- _REQUIREMENT_:
Within the material below, how many lines include "strawberry"? Answer with the count only.

Segment Start: COLLECTED MATERIAL

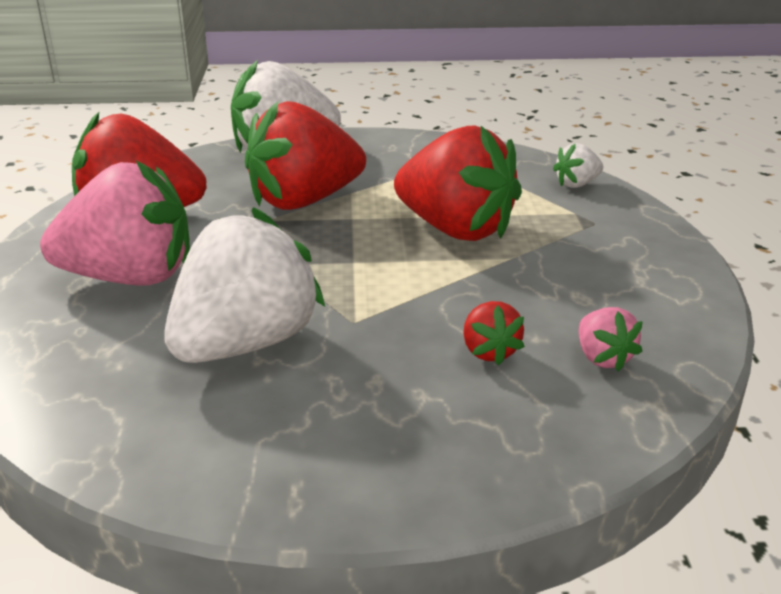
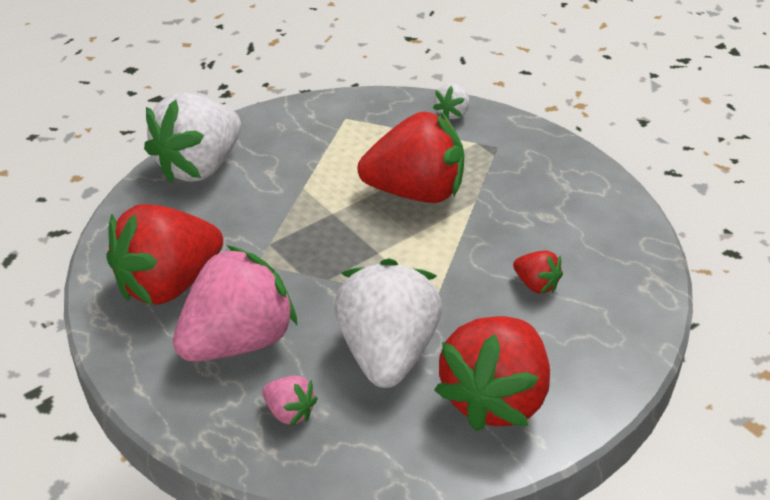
camera: 35 degrees left, 10 degrees up
(304, 201) = (278, 211): red strawberry -> red strawberry (495, 398)
(602, 358) = (600, 258): pink strawberry -> pink strawberry (289, 412)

Segment End: COLLECTED MATERIAL

- _EXPECTED OUTPUT_:
2